-- Opening Marker --

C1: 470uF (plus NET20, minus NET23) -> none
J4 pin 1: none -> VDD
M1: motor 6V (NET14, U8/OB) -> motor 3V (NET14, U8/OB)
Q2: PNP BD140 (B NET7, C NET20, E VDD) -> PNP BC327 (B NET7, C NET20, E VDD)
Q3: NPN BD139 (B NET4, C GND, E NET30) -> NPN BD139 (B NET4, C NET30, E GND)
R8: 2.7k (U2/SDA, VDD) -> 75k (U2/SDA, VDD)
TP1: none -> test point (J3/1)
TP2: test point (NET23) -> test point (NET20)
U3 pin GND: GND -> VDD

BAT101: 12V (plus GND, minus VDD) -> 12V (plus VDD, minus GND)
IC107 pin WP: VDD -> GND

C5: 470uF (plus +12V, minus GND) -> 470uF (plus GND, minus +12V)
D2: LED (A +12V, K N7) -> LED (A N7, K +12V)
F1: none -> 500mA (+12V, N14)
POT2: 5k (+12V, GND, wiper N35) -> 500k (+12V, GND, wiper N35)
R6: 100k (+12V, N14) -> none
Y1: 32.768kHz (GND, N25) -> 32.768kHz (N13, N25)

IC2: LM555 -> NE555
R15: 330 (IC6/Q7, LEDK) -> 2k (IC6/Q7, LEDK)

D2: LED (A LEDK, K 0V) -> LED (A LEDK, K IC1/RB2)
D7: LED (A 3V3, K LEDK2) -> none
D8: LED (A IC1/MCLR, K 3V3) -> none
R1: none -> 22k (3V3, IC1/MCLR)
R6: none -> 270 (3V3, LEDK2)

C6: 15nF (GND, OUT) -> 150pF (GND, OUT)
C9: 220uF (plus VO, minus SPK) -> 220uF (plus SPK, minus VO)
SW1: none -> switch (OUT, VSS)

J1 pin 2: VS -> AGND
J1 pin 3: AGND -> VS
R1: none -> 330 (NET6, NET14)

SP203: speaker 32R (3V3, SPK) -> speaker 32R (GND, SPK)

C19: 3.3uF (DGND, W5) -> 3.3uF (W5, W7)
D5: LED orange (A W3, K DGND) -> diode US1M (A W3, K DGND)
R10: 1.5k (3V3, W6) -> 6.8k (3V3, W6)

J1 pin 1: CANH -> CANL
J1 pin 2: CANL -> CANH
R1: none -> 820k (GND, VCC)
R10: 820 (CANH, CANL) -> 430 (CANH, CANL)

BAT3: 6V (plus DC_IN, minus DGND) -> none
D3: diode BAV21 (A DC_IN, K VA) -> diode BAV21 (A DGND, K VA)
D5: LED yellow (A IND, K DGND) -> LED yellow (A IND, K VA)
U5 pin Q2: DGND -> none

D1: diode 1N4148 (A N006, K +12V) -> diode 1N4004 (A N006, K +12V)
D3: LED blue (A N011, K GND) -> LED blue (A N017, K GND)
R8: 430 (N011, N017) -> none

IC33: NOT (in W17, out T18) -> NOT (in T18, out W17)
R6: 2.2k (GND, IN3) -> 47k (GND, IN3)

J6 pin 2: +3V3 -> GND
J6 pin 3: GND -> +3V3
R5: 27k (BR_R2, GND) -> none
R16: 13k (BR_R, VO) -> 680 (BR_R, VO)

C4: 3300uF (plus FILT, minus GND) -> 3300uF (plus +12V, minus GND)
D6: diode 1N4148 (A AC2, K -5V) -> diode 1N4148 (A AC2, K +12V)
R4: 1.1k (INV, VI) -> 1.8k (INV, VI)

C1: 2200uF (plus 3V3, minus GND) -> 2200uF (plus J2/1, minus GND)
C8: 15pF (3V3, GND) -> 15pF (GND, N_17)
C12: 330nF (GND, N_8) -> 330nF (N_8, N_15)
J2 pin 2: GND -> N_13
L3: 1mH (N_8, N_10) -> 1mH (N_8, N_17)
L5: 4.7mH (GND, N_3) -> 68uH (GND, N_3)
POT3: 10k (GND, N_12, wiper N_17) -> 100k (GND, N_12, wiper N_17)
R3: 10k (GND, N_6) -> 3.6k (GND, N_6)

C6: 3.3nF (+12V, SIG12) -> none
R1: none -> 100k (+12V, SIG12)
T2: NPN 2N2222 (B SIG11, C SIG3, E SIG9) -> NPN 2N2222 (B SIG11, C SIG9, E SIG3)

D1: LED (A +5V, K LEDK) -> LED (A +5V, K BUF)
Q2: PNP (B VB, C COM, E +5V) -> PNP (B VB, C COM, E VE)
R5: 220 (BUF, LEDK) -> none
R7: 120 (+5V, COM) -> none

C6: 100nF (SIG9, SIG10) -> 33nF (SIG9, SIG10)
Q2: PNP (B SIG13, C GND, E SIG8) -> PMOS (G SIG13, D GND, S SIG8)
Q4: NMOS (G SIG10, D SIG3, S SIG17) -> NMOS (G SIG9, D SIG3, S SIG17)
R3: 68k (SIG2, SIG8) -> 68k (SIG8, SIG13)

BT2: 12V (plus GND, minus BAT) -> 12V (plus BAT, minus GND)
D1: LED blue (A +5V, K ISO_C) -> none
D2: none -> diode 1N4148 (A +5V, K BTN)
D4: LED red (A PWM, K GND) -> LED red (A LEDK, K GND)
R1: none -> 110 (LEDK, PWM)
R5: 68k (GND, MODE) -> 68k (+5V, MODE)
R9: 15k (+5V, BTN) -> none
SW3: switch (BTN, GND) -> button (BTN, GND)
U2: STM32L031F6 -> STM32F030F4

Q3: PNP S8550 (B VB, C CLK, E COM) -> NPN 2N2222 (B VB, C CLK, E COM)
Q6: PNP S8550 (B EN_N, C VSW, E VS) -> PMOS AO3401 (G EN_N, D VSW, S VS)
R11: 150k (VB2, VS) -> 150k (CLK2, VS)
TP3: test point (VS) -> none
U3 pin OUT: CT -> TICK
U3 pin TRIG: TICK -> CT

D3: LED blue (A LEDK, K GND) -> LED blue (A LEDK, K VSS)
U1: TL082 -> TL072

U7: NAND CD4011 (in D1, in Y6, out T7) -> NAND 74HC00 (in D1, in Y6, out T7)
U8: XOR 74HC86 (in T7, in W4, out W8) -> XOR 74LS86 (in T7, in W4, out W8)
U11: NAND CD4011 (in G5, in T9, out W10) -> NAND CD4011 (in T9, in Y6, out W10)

-- Closing Marker --

* [INSTRUCTIONS TO FOLLOW] The lines needed are those in the data above that hold the string "PMOS"; copy each of them.

* [OUTPUT OF THE EXERCISE]
Q2: PNP (B SIG13, C GND, E SIG8) -> PMOS (G SIG13, D GND, S SIG8)
Q6: PNP S8550 (B EN_N, C VSW, E VS) -> PMOS AO3401 (G EN_N, D VSW, S VS)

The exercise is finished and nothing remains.